## TASK OBJECTIVE
Your task is to reproduce exactly the lines that run from the beginning of the data through the line where "Q6: PNP TIP127" appears.

[Version difference data]
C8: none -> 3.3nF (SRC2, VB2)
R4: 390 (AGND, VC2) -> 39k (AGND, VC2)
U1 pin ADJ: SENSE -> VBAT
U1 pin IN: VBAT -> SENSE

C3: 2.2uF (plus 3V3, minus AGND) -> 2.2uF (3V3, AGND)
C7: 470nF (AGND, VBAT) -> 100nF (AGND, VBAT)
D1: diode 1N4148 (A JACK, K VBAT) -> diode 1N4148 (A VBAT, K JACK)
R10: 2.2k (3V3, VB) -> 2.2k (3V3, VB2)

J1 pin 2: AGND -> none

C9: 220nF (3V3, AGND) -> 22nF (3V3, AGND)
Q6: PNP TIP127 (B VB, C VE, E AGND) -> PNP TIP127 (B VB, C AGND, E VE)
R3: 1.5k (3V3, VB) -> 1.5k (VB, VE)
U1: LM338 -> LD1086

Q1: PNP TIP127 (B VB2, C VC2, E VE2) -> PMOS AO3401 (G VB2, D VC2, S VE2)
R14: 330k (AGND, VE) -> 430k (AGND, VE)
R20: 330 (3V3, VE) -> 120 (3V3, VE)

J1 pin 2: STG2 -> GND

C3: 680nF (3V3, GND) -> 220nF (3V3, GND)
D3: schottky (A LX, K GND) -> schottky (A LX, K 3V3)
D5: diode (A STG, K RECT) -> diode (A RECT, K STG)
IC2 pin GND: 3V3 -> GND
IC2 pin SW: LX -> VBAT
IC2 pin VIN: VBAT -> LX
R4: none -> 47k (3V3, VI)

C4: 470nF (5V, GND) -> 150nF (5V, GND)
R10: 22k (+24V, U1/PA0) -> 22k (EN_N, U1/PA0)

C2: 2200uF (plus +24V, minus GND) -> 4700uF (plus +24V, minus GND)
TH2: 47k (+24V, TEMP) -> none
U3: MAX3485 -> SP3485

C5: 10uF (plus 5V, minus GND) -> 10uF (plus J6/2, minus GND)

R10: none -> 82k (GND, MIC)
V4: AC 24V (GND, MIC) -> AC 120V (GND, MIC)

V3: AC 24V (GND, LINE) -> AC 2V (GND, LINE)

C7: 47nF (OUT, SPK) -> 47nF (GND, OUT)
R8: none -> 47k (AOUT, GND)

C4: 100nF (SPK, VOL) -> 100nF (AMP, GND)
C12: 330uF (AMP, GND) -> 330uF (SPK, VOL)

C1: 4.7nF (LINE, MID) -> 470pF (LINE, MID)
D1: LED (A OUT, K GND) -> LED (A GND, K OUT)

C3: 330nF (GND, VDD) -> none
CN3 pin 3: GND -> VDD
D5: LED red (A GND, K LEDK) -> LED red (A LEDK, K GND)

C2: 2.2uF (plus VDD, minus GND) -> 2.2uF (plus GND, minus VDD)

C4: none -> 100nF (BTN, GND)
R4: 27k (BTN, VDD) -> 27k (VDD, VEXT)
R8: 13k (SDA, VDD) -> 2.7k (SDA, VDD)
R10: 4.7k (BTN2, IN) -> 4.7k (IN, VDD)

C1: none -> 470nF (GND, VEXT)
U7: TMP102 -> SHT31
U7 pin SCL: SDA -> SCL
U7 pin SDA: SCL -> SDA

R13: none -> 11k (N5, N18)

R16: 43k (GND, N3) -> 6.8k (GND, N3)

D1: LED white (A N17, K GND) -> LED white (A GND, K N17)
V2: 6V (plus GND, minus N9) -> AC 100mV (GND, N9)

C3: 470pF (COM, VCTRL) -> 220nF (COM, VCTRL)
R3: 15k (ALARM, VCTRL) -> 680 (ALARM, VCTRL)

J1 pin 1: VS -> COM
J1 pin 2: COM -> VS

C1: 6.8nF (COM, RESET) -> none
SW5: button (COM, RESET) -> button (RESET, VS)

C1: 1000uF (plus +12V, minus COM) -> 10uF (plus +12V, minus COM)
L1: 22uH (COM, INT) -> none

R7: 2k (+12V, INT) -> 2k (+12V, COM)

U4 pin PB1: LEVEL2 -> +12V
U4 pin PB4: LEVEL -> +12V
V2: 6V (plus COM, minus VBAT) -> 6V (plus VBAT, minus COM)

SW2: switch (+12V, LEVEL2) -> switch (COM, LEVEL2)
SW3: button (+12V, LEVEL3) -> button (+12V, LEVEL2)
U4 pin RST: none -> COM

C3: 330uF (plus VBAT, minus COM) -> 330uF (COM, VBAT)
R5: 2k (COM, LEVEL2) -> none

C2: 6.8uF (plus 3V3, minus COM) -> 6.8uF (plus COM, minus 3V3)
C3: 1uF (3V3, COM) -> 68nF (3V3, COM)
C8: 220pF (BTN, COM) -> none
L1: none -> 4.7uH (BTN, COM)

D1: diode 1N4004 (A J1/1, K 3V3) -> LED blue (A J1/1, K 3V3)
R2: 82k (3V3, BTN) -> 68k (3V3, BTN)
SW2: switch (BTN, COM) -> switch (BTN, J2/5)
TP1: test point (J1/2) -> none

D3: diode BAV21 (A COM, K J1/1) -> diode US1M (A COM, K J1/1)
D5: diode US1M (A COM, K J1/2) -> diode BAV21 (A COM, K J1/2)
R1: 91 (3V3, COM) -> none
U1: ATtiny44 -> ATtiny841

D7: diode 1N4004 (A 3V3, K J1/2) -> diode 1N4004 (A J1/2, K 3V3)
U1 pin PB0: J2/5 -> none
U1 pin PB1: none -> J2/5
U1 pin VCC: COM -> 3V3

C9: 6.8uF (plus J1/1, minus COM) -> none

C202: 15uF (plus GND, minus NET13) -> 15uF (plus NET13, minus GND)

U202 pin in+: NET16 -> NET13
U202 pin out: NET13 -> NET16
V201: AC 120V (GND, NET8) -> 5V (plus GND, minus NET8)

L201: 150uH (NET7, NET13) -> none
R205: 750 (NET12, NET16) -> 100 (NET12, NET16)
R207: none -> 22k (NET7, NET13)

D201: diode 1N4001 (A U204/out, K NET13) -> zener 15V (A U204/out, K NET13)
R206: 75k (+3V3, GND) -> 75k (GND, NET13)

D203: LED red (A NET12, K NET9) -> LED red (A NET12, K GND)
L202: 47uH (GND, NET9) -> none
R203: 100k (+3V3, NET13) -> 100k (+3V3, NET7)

## RESPONSE TO THIS EXERCISE
C8: none -> 3.3nF (SRC2, VB2)
R4: 390 (AGND, VC2) -> 39k (AGND, VC2)
U1 pin ADJ: SENSE -> VBAT
U1 pin IN: VBAT -> SENSE

C3: 2.2uF (plus 3V3, minus AGND) -> 2.2uF (3V3, AGND)
C7: 470nF (AGND, VBAT) -> 100nF (AGND, VBAT)
D1: diode 1N4148 (A JACK, K VBAT) -> diode 1N4148 (A VBAT, K JACK)
R10: 2.2k (3V3, VB) -> 2.2k (3V3, VB2)

J1 pin 2: AGND -> none

C9: 220nF (3V3, AGND) -> 22nF (3V3, AGND)
Q6: PNP TIP127 (B VB, C VE, E AGND) -> PNP TIP127 (B VB, C AGND, E VE)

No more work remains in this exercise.